### The task
Exclude the pictures, then copy word for word the lines running from the beginning of the records through the line with "P1 pin 2: GND -> N1".
= Beginning of Section =
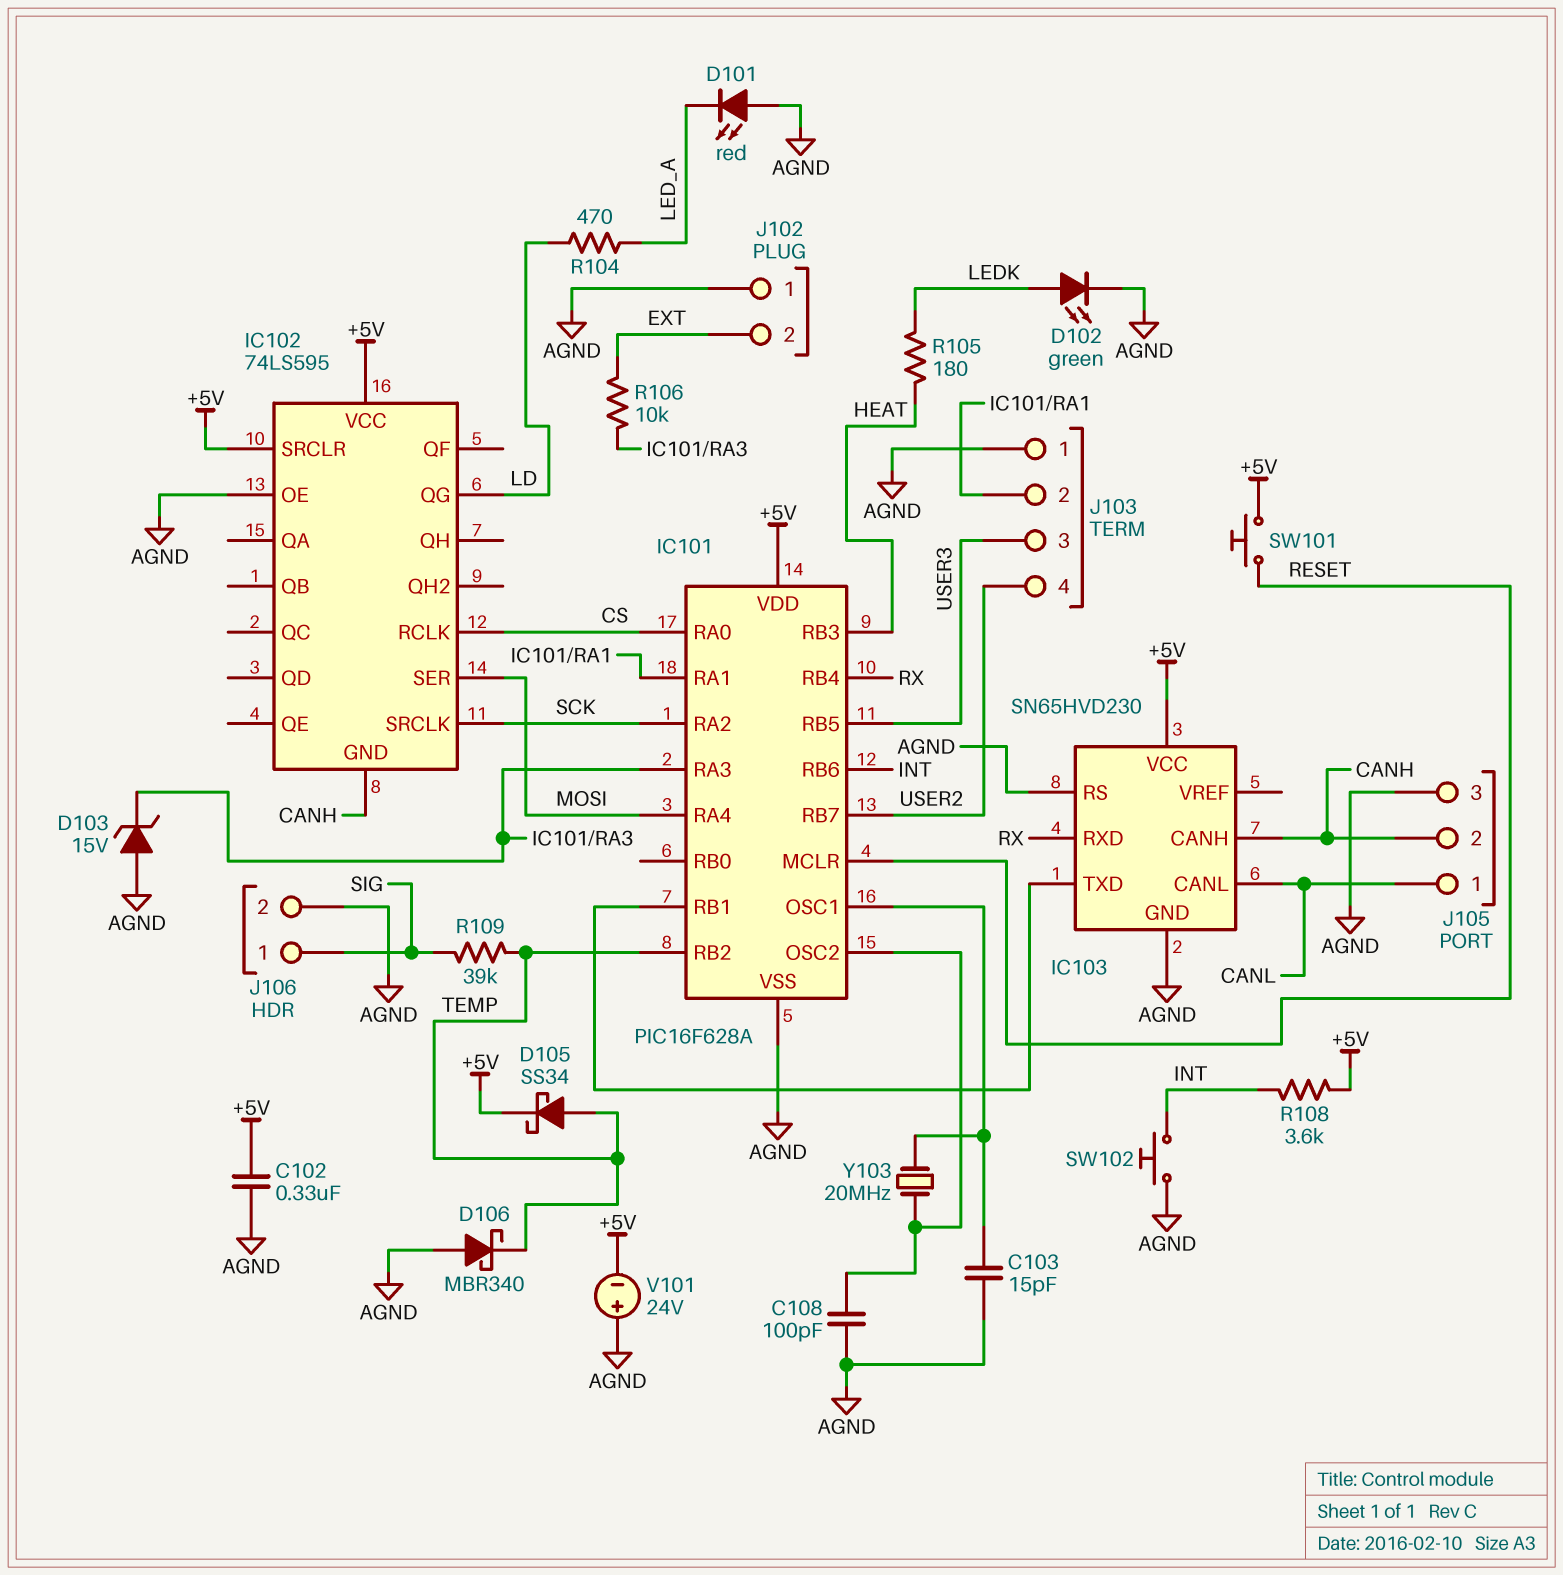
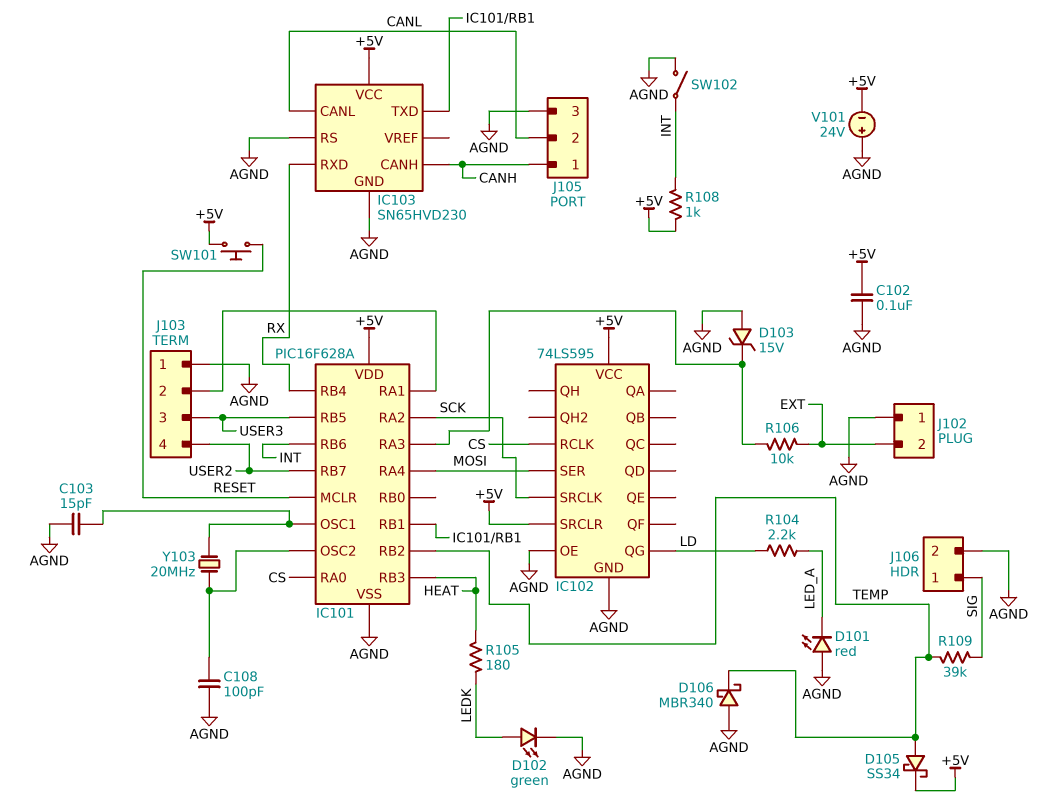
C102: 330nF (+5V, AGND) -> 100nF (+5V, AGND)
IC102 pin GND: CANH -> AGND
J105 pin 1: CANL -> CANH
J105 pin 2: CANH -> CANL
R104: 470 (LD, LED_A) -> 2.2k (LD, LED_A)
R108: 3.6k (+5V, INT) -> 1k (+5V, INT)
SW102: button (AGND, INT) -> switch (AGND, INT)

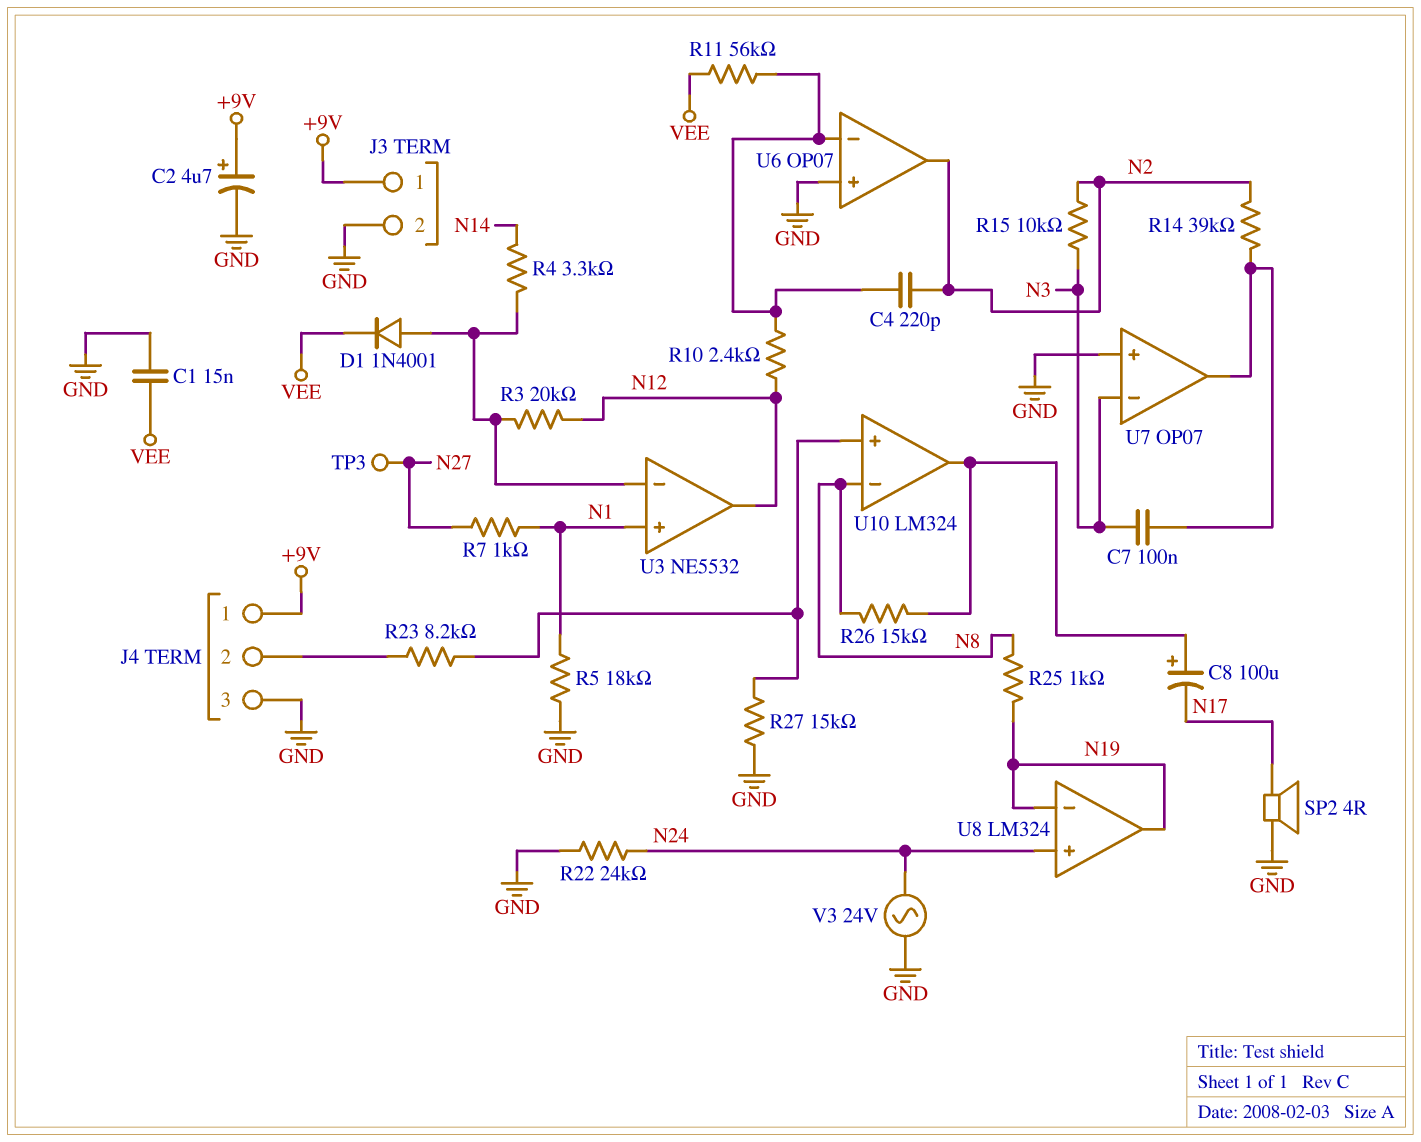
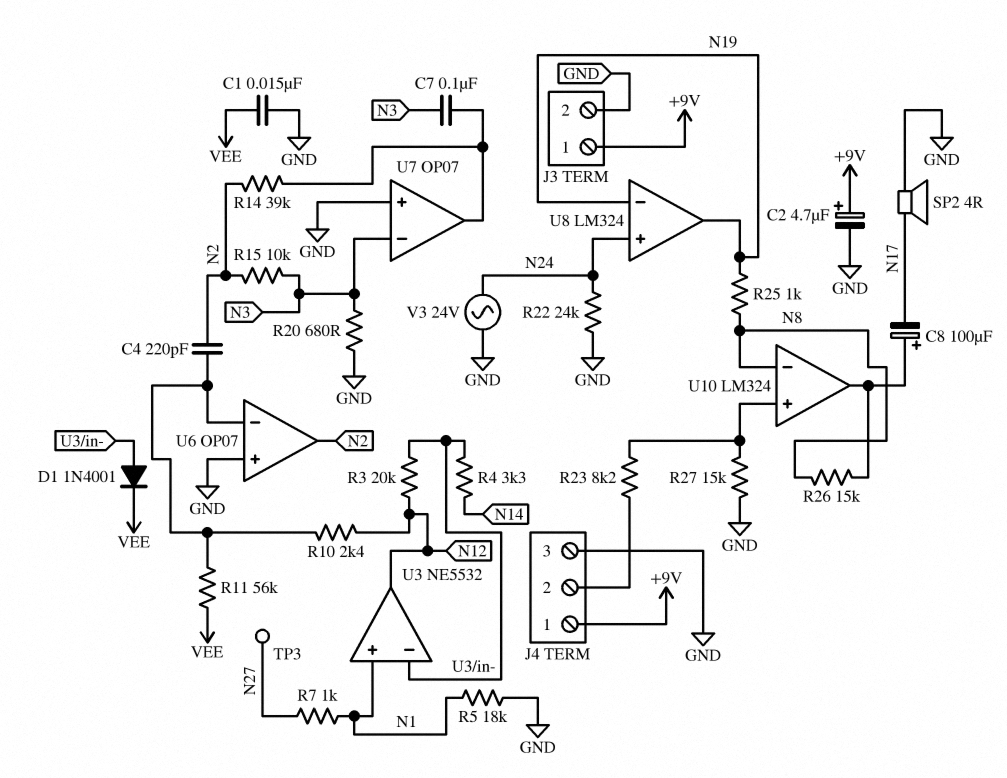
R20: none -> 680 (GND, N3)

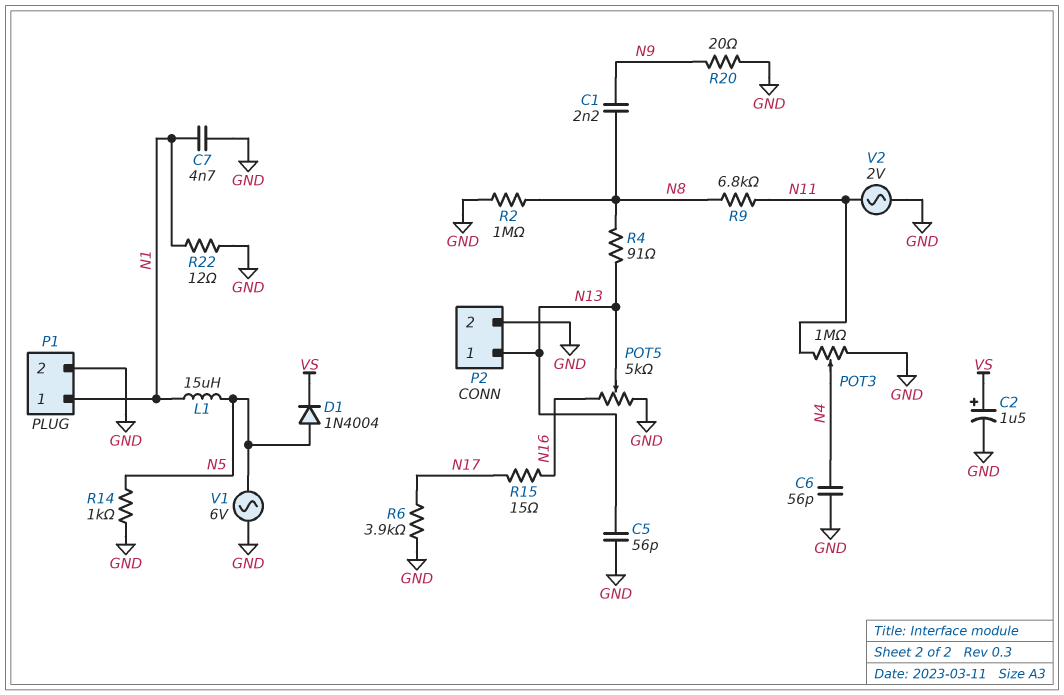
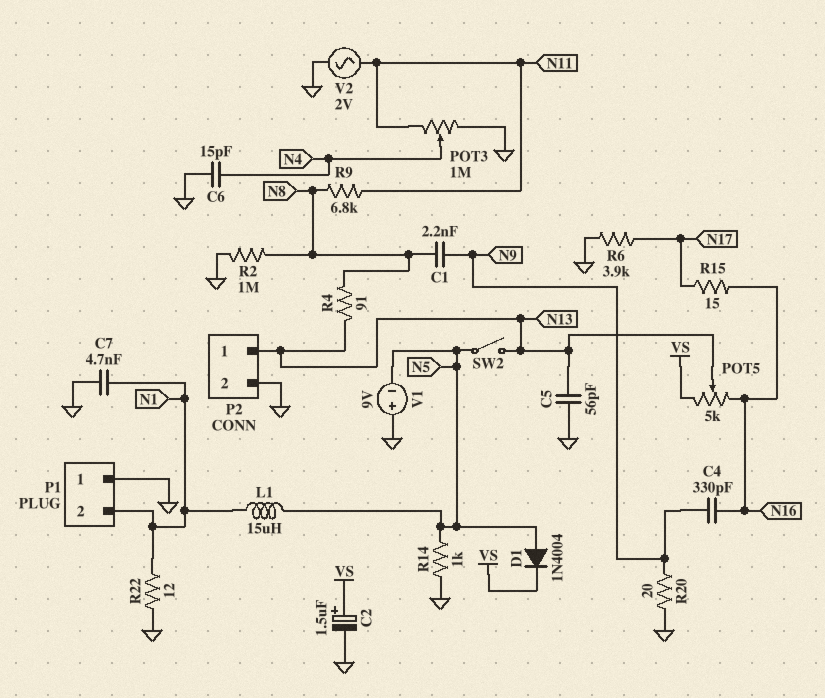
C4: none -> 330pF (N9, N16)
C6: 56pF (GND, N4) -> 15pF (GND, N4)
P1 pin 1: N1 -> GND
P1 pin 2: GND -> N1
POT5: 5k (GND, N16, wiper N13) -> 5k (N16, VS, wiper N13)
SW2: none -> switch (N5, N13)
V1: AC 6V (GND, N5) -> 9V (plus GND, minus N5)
= End of Section =
### Written response
C102: 330nF (+5V, AGND) -> 100nF (+5V, AGND)
IC102 pin GND: CANH -> AGND
J105 pin 1: CANL -> CANH
J105 pin 2: CANH -> CANL
R104: 470 (LD, LED_A) -> 2.2k (LD, LED_A)
R108: 3.6k (+5V, INT) -> 1k (+5V, INT)
SW102: button (AGND, INT) -> switch (AGND, INT)

R20: none -> 680 (GND, N3)

C4: none -> 330pF (N9, N16)
C6: 56pF (GND, N4) -> 15pF (GND, N4)
P1 pin 1: N1 -> GND
P1 pin 2: GND -> N1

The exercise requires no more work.